===== Given data

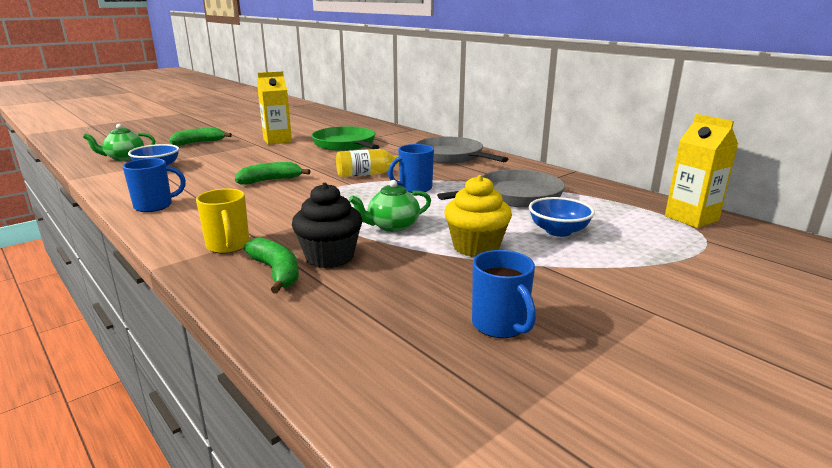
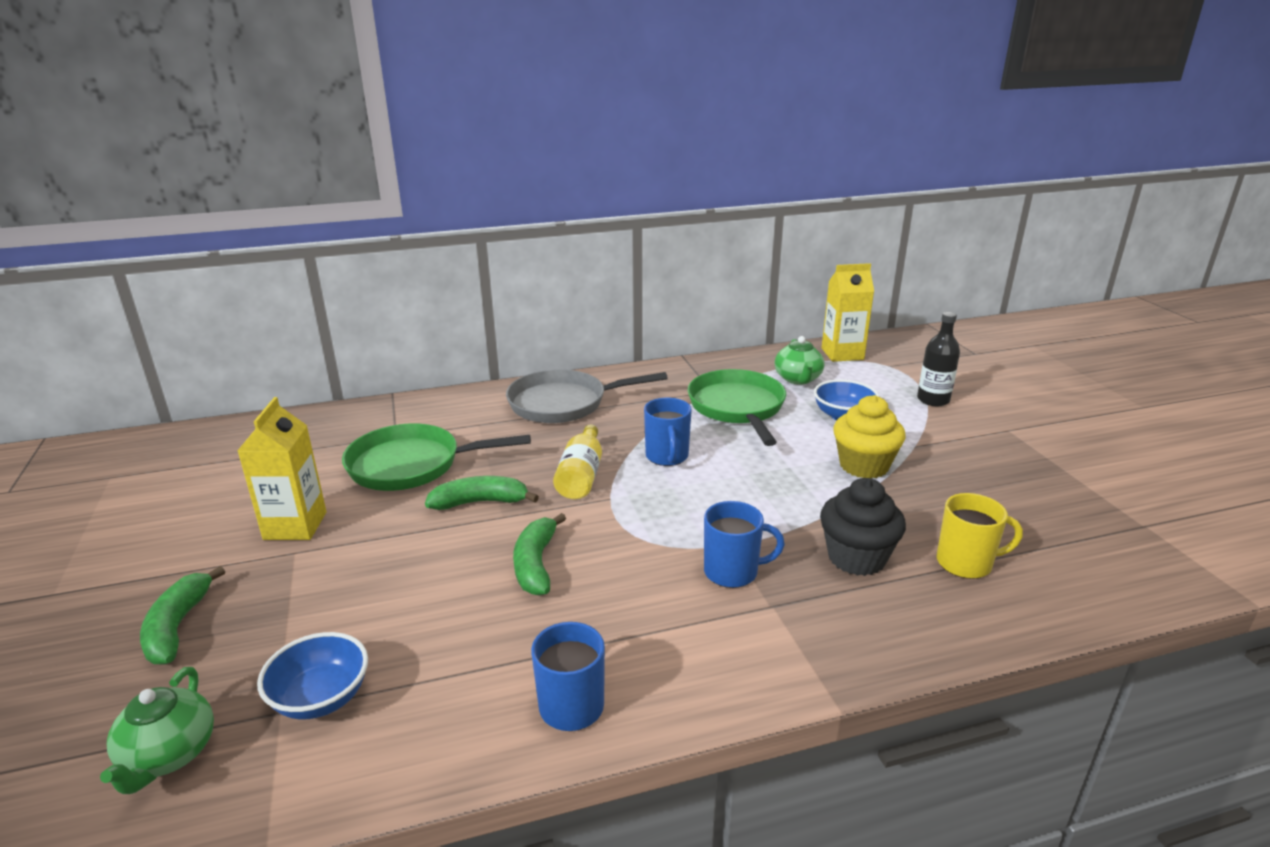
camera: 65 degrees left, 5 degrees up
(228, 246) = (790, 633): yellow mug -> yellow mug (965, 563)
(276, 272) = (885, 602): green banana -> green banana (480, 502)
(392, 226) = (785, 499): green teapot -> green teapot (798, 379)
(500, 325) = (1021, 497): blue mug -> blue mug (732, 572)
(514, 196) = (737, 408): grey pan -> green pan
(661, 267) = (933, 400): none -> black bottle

==========
===== Given data

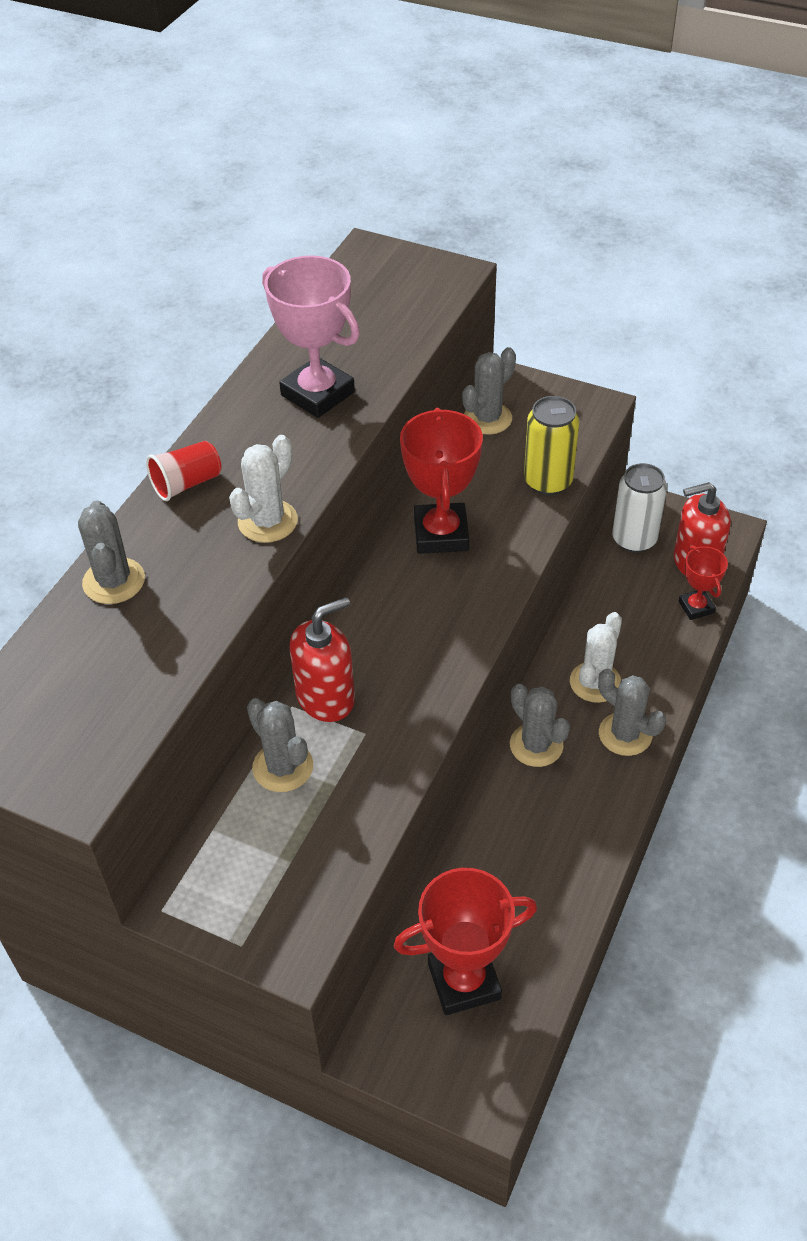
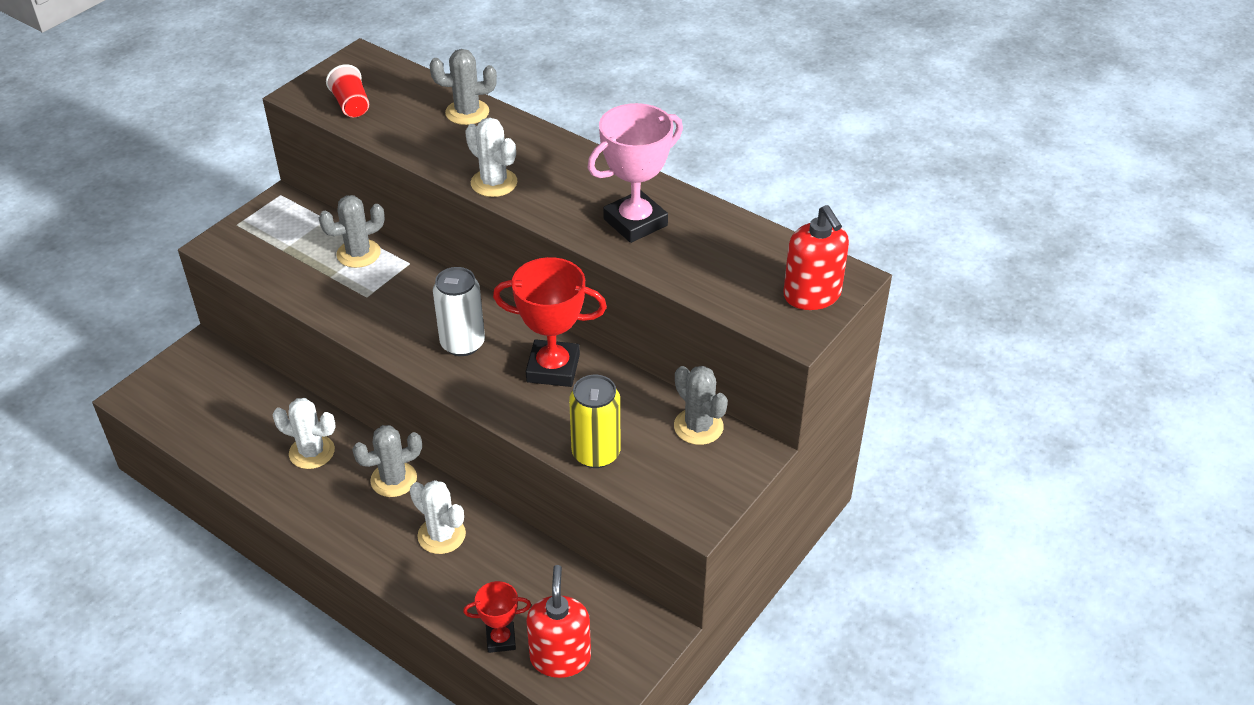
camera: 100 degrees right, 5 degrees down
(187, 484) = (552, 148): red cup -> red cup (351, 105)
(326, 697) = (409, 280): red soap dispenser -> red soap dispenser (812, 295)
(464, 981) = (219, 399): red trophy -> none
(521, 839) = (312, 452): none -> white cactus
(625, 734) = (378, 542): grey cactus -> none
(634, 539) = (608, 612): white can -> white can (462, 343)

==========

Each line in the data that holds the string "green" should be found and copied.

(276, 272) = (885, 602): green banana -> green banana (480, 502)
(392, 226) = (785, 499): green teapot -> green teapot (798, 379)
(514, 196) = (737, 408): grey pan -> green pan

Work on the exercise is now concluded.